ACTION ITEM. The pictures in the listing below are to be skipped, while the lines between the line holding "(465, 483) = (160, 380): turquoise" and the line holding "(463, 236) = (305, 359): red", inclusive, are to be output exactly.

GIVEN DATA.
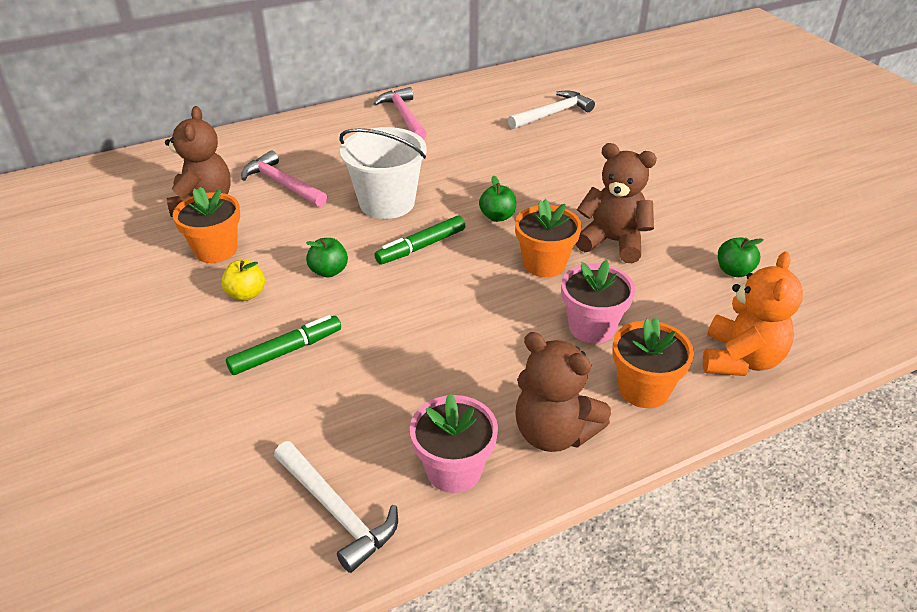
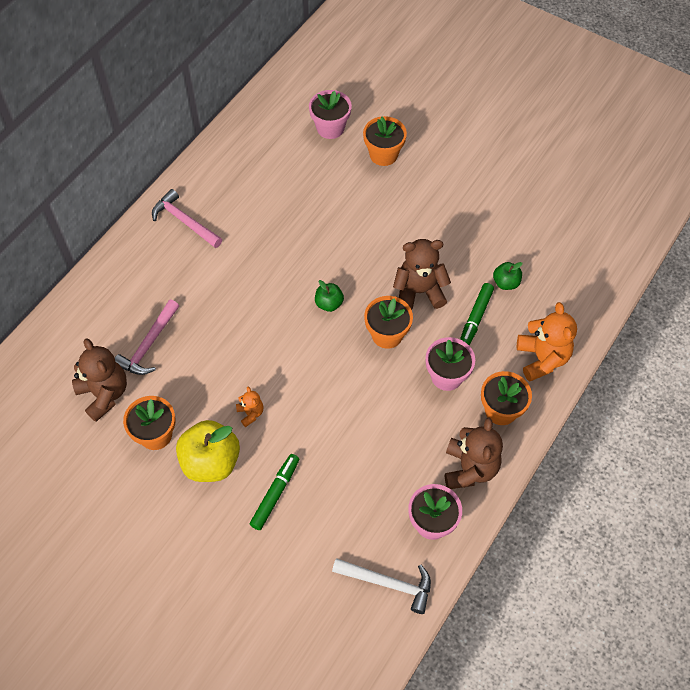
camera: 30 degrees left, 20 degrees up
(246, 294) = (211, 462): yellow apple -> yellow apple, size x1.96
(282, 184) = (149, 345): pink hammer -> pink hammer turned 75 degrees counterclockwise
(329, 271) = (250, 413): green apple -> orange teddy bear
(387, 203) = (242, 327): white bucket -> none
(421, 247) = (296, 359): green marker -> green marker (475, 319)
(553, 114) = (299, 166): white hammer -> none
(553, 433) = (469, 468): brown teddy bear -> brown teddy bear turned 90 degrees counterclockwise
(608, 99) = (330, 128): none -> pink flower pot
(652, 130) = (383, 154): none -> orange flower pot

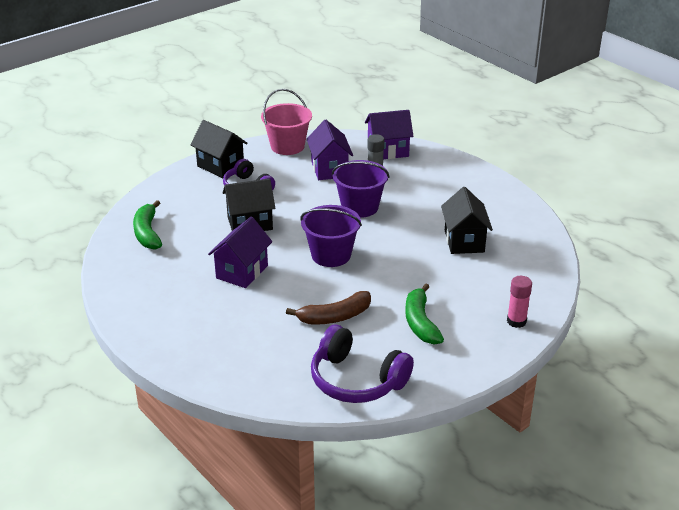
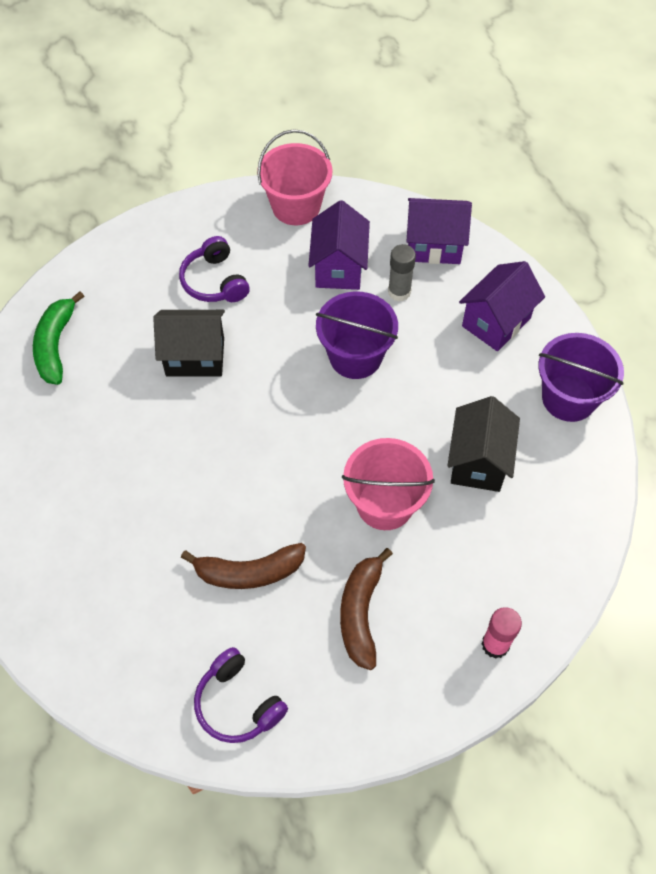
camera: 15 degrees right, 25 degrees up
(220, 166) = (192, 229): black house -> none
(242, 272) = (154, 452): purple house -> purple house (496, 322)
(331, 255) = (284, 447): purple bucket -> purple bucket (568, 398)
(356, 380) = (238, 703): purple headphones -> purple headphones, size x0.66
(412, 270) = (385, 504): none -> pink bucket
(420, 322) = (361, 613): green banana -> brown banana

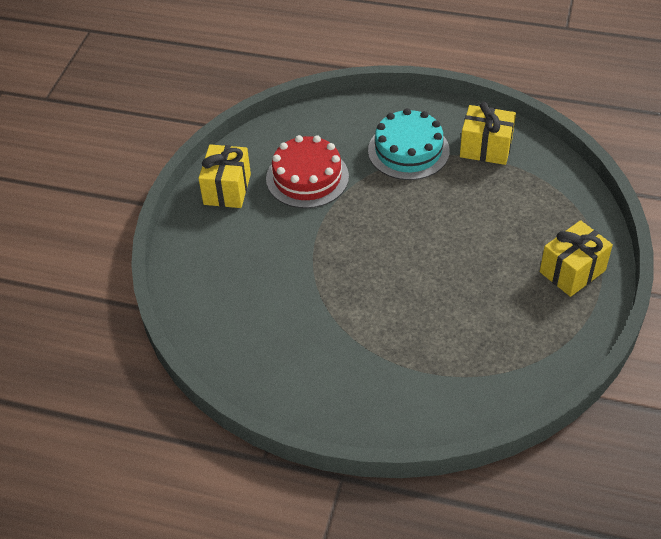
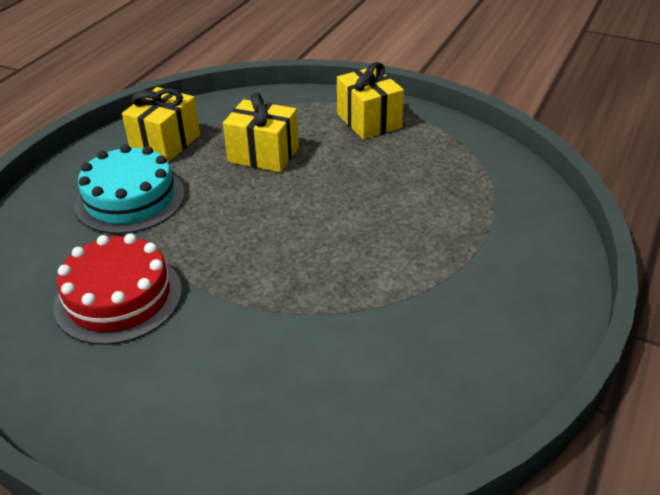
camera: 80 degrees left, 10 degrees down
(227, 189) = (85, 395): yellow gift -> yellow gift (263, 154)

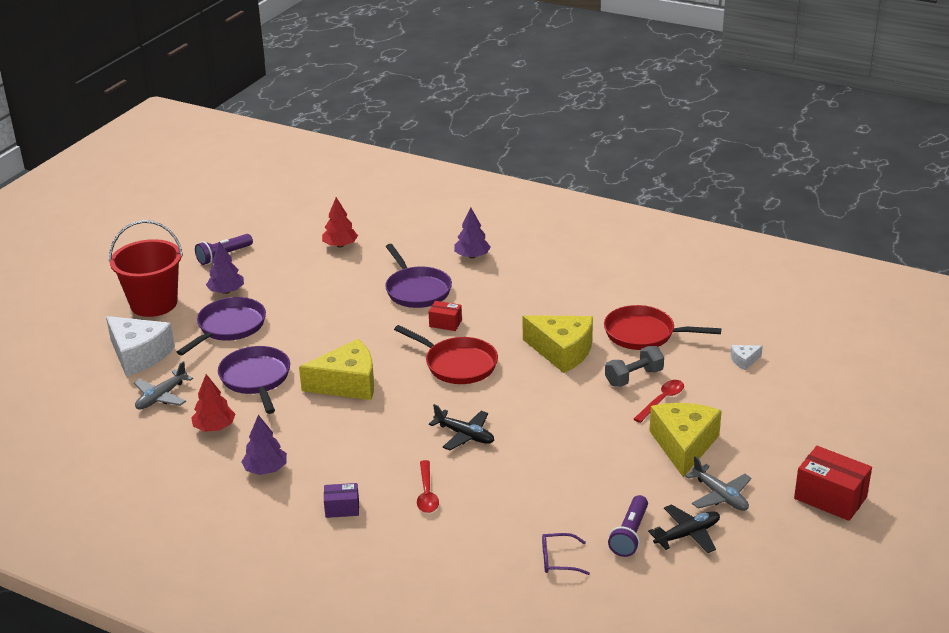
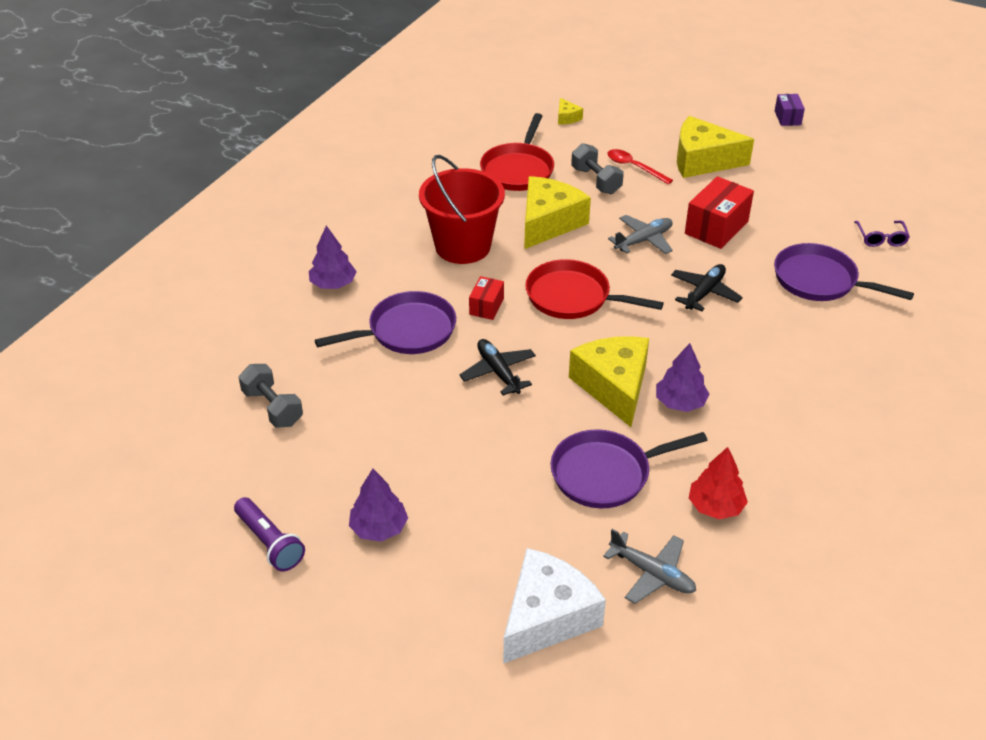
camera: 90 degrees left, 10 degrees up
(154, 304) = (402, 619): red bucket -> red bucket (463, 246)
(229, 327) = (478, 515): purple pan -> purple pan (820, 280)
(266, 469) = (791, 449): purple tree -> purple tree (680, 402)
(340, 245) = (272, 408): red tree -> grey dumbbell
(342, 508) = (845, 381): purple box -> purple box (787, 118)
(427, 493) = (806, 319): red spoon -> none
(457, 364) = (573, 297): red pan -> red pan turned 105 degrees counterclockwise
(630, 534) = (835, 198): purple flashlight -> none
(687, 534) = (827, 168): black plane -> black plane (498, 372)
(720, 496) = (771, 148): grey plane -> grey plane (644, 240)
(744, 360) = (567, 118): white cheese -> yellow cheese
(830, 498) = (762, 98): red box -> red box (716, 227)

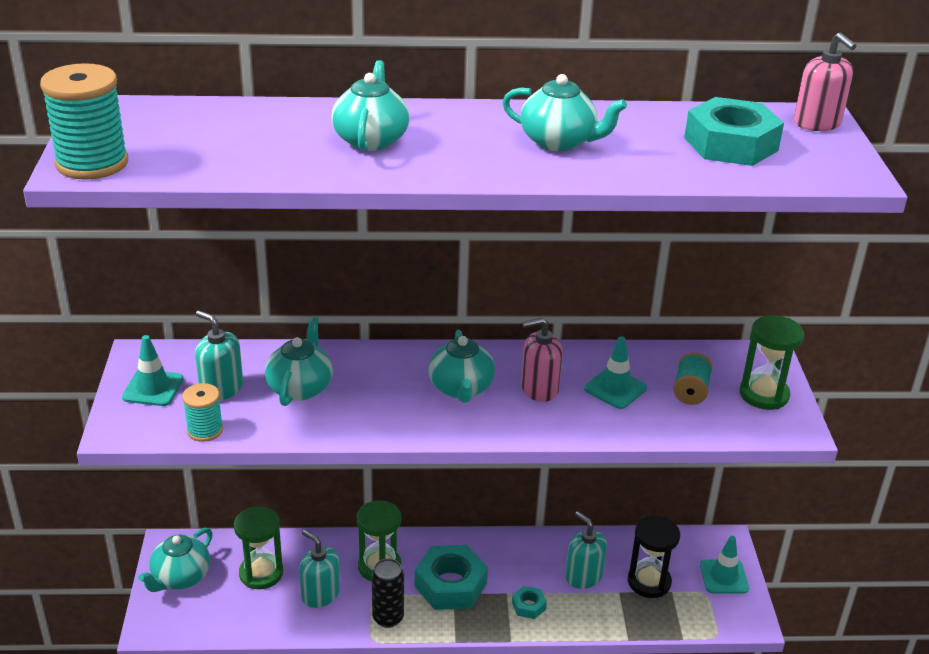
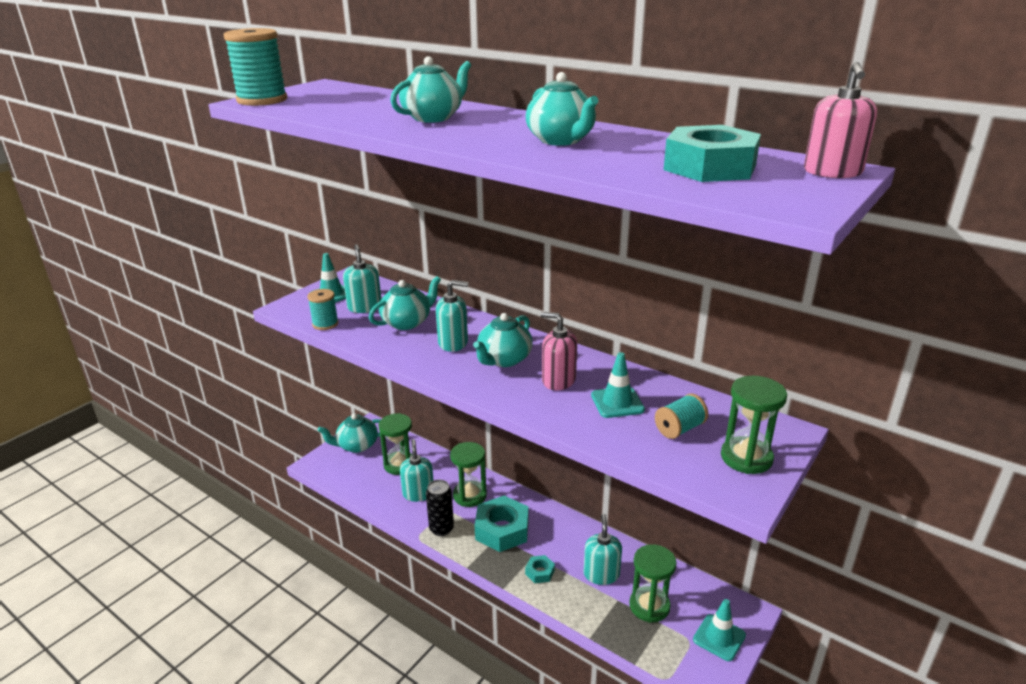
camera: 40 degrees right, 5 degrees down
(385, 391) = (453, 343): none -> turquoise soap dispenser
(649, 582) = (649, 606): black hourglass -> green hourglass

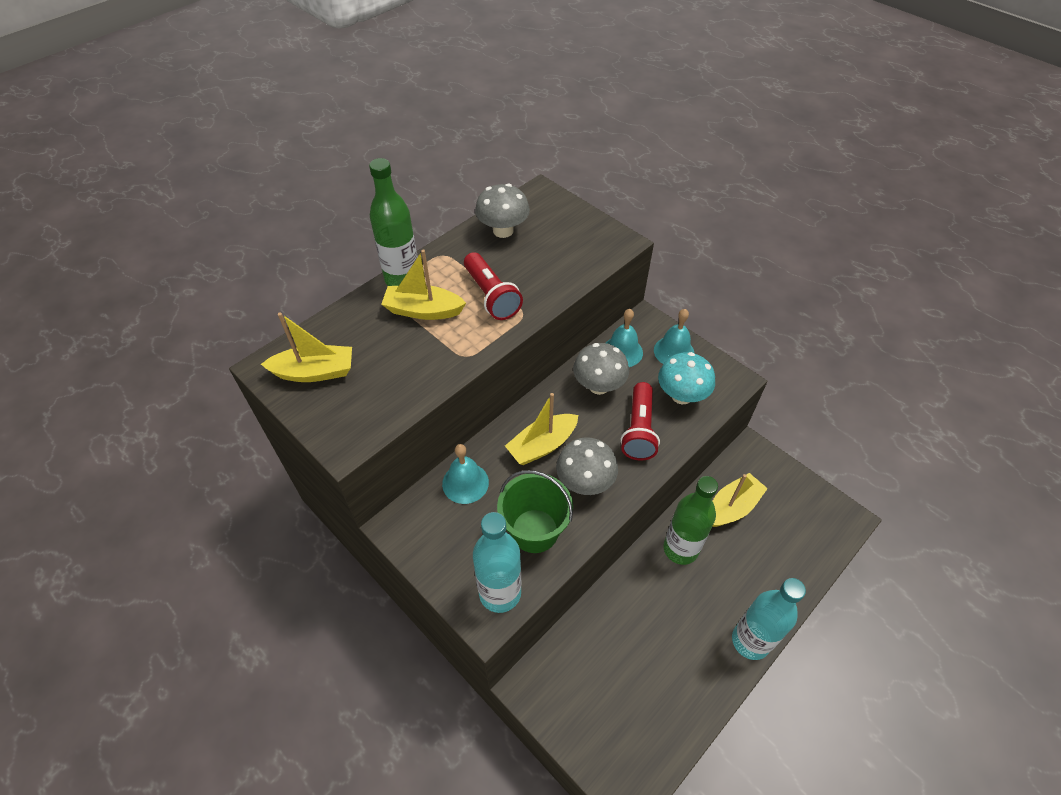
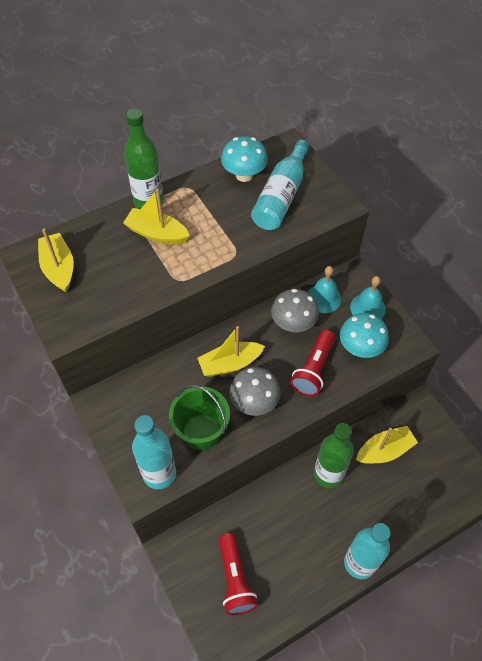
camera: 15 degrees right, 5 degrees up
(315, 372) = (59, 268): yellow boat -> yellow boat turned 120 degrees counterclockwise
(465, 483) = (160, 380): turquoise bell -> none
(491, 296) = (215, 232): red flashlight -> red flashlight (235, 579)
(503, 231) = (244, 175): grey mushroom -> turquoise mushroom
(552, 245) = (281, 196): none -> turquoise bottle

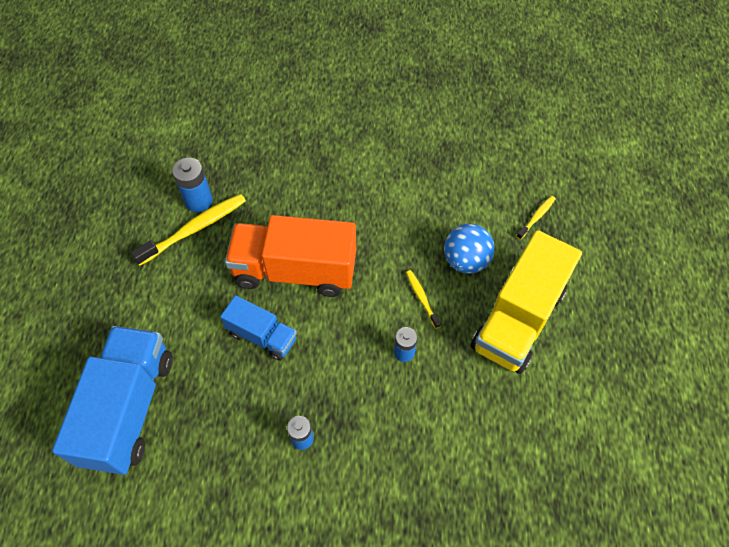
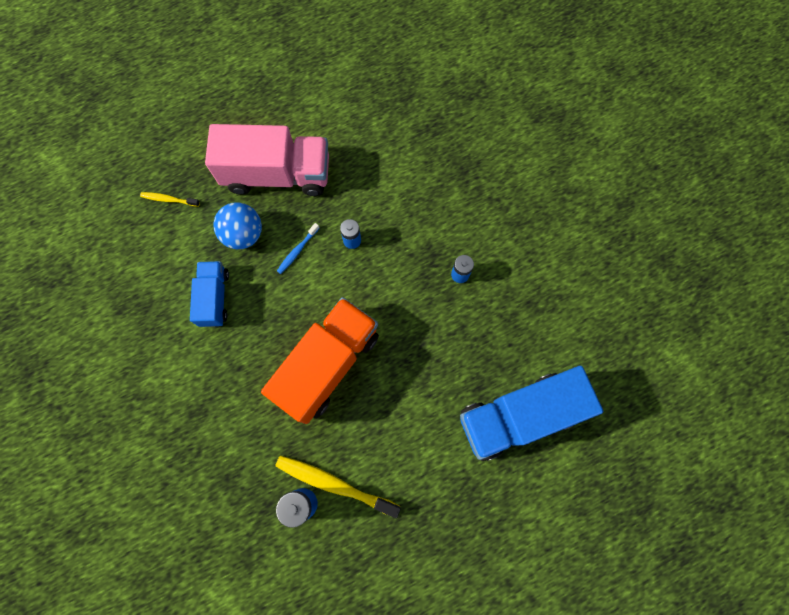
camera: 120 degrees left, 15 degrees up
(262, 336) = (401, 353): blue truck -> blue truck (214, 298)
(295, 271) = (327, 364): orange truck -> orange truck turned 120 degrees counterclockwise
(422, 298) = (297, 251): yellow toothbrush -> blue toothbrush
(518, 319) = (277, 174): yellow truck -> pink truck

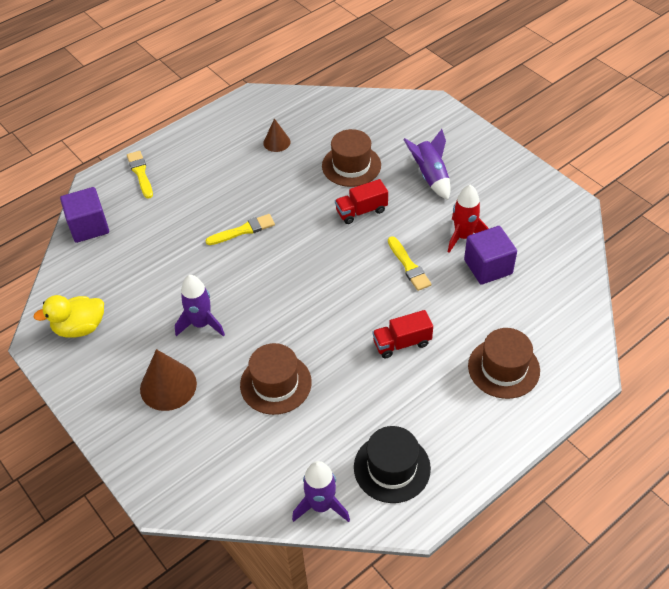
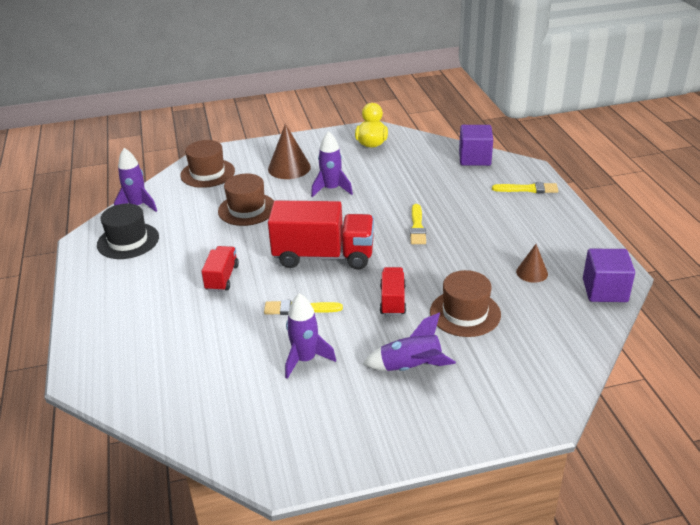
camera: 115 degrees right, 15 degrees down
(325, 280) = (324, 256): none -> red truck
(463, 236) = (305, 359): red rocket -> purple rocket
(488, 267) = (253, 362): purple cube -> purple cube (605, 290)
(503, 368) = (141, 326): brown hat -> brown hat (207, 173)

TASK RESULT.
(465, 483) = (160, 380): turquoise bell -> none
(491, 296) = (215, 232): red flashlight -> red flashlight (235, 579)
(503, 231) = (244, 175): grey mushroom -> turquoise mushroom
(552, 245) = (281, 196): none -> turquoise bottle

camera: 120 degrees left, 15 degrees up
(262, 336) = (401, 353): blue truck -> blue truck (214, 298)
(295, 271) = (327, 364): orange truck -> orange truck turned 120 degrees counterclockwise
(422, 298) = (297, 251): yellow toothbrush -> blue toothbrush
(518, 319) = (277, 174): yellow truck -> pink truck

camera: 115 degrees right, 15 degrees down
(325, 280) = (324, 256): none -> red truck
(463, 236) = (305, 359): red rocket -> purple rocket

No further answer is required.